Stored data
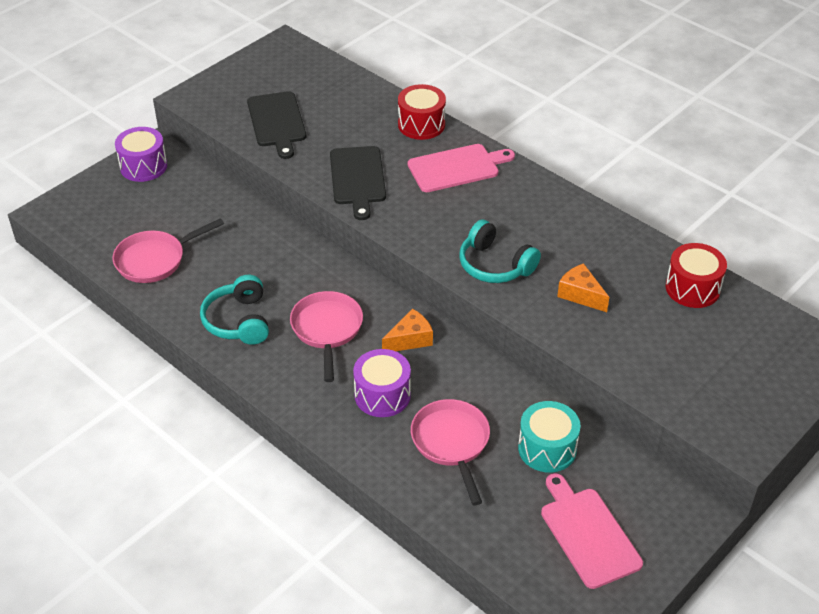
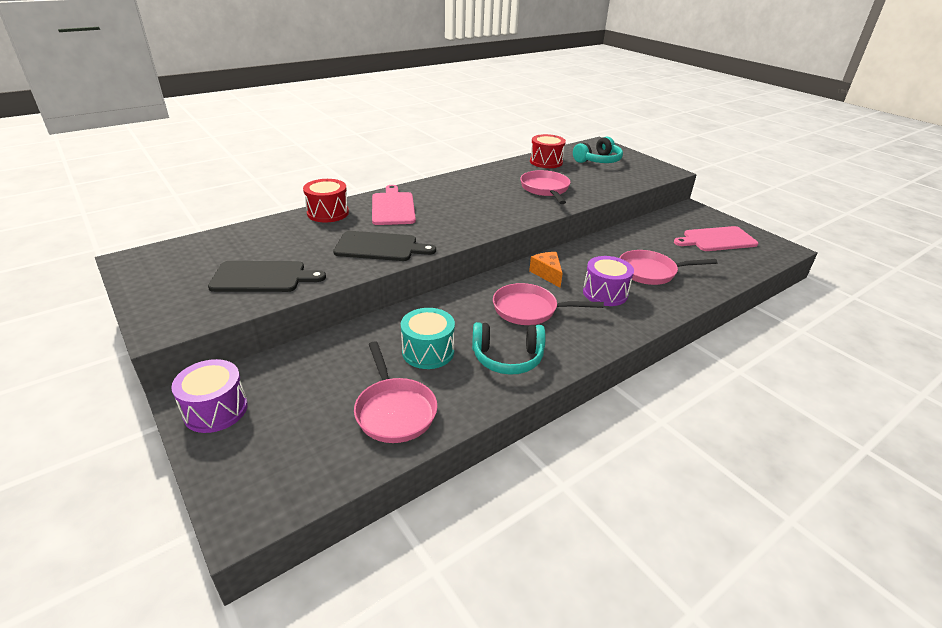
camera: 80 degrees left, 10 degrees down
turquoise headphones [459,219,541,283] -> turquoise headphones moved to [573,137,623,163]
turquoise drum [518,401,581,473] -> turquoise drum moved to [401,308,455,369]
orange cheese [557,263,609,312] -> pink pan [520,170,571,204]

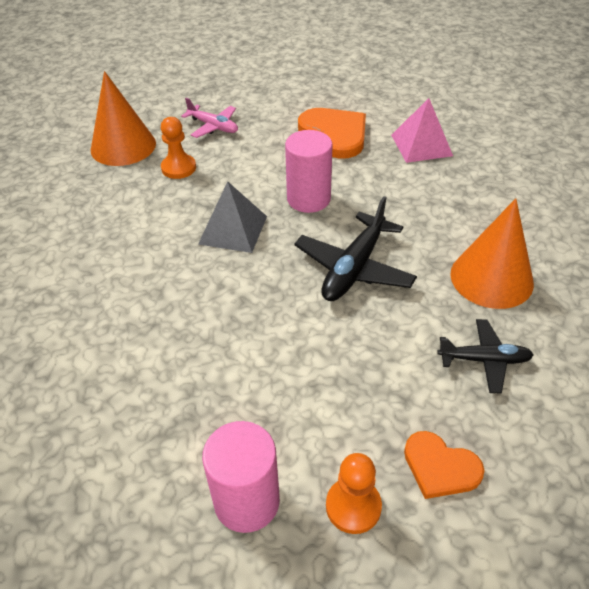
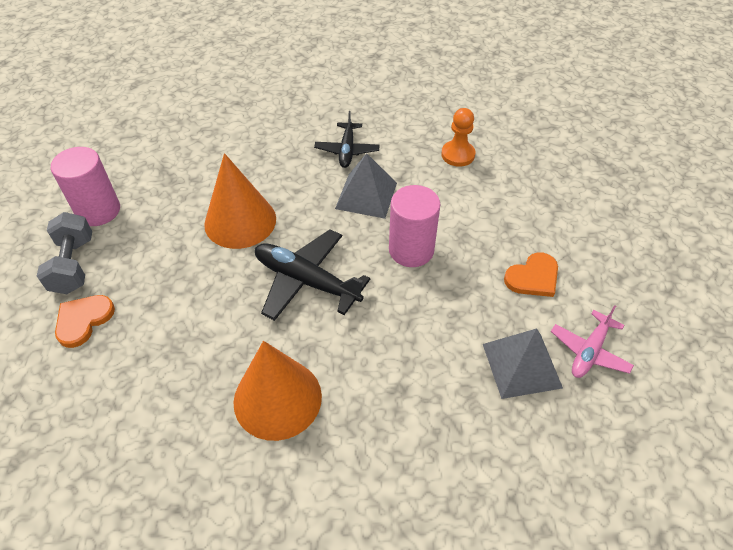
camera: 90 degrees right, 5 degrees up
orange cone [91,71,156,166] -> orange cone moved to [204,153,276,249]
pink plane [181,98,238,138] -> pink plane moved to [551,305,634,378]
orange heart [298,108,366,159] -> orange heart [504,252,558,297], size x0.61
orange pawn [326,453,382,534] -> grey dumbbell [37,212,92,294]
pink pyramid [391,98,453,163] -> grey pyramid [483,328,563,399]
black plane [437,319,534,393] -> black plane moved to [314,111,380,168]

Exercise aim: Set down the records above exactly as written, beginning with the first line and ending with the line that contains "orange heart [298,108,366,159]", and do not include pictures.

Your solution:
camera: 80 degrees left, 10 degrees down
turquoise headphones [459,219,541,283] -> turquoise headphones moved to [573,137,623,163]
turquoise drum [518,401,581,473] -> turquoise drum moved to [401,308,455,369]
orange cheese [557,263,609,312] -> pink pan [520,170,571,204]

camera: 90 degrees right, 5 degrees up
orange cone [91,71,156,166] -> orange cone moved to [204,153,276,249]
pink plane [181,98,238,138] -> pink plane moved to [551,305,634,378]
orange heart [298,108,366,159] -> orange heart [504,252,558,297], size x0.61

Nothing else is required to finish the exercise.